- _Exercise directions_: Can you quote, word for word, every line from the first line of the records below through the line containing "blue 1x2 brick [313,290,446,355] -> none", and nothing else?

- _Data in this exercise_:
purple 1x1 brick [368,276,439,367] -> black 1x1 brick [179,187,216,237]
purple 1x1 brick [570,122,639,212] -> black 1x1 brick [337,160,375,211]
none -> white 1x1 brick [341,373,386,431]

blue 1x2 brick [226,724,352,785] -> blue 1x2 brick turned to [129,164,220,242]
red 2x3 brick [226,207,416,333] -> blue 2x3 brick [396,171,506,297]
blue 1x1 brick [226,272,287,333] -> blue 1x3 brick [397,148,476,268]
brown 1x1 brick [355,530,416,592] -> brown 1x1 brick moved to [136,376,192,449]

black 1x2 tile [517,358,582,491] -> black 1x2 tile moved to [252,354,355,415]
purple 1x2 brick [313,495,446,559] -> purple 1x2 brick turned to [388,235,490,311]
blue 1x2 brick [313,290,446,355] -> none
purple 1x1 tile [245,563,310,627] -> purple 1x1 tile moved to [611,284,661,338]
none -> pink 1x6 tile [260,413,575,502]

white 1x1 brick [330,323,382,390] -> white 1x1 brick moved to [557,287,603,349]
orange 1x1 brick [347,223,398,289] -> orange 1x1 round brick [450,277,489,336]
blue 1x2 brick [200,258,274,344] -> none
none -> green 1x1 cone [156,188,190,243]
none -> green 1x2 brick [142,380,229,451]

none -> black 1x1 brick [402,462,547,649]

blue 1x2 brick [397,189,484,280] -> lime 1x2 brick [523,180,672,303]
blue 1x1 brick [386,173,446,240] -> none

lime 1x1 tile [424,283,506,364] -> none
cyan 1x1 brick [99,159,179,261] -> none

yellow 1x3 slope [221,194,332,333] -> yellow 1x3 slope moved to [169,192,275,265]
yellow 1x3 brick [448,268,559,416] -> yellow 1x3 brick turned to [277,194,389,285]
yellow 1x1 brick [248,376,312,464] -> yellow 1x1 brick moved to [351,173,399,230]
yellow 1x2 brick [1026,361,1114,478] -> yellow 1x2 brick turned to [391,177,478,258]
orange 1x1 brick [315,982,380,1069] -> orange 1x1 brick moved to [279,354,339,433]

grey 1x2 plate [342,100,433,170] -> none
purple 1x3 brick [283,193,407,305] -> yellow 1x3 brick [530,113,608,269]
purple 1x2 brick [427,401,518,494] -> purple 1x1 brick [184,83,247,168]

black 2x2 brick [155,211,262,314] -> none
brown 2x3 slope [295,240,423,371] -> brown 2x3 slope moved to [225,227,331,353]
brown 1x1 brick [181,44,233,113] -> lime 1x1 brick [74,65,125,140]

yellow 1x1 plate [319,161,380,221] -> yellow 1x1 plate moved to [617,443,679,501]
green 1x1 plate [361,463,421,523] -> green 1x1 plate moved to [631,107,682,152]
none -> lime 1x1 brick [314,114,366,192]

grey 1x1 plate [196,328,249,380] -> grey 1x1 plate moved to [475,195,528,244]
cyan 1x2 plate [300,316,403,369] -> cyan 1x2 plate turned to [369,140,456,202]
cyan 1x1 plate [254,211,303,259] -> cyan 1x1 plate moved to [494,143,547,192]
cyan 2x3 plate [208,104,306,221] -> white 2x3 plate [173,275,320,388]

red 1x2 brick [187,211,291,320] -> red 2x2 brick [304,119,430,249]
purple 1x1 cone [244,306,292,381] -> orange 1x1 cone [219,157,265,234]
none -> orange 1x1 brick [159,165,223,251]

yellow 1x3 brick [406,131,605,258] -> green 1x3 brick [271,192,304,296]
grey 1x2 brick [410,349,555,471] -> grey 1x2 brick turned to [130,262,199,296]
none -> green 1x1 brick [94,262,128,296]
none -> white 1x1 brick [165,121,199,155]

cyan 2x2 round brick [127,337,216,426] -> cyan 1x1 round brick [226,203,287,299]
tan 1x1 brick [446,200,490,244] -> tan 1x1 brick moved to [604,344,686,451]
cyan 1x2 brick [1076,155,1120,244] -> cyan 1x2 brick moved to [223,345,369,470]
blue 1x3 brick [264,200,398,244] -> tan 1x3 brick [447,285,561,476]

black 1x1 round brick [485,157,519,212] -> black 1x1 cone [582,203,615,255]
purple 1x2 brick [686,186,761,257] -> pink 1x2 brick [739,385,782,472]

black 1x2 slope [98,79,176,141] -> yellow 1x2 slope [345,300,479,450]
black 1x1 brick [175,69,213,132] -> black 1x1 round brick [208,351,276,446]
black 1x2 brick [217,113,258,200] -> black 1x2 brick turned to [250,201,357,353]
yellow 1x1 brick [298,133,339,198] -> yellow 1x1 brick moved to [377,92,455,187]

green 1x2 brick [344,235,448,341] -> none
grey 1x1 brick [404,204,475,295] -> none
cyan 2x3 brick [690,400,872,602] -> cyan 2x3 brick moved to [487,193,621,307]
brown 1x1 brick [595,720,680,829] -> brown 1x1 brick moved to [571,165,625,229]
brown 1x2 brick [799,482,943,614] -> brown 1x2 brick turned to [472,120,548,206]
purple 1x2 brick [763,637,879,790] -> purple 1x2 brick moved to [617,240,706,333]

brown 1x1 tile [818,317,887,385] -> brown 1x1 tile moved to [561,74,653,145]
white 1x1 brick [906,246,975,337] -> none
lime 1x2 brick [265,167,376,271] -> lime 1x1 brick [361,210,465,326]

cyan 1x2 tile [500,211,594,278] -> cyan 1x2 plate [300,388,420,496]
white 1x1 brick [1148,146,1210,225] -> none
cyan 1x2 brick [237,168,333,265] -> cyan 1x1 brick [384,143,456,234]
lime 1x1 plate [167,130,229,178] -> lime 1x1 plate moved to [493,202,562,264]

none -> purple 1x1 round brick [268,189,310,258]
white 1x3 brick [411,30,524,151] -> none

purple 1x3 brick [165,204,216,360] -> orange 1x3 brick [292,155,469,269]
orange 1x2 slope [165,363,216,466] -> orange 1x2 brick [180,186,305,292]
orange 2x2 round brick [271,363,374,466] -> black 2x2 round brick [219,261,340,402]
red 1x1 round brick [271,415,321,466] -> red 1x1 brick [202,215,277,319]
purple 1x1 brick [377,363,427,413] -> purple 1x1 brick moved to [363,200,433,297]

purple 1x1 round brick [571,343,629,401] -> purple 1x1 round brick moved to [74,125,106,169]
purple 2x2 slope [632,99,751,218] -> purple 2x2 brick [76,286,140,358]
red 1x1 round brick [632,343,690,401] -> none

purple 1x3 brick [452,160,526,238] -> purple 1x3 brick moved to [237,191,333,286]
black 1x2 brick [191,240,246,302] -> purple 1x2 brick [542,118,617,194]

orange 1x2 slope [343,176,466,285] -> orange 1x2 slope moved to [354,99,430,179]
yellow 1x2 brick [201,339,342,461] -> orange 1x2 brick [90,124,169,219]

- _Exercise answer_:
purple 1x1 brick [368,276,439,367] -> black 1x1 brick [179,187,216,237]
purple 1x1 brick [570,122,639,212] -> black 1x1 brick [337,160,375,211]
none -> white 1x1 brick [341,373,386,431]

blue 1x2 brick [226,724,352,785] -> blue 1x2 brick turned to [129,164,220,242]
red 2x3 brick [226,207,416,333] -> blue 2x3 brick [396,171,506,297]
blue 1x1 brick [226,272,287,333] -> blue 1x3 brick [397,148,476,268]
brown 1x1 brick [355,530,416,592] -> brown 1x1 brick moved to [136,376,192,449]

black 1x2 tile [517,358,582,491] -> black 1x2 tile moved to [252,354,355,415]
purple 1x2 brick [313,495,446,559] -> purple 1x2 brick turned to [388,235,490,311]
blue 1x2 brick [313,290,446,355] -> none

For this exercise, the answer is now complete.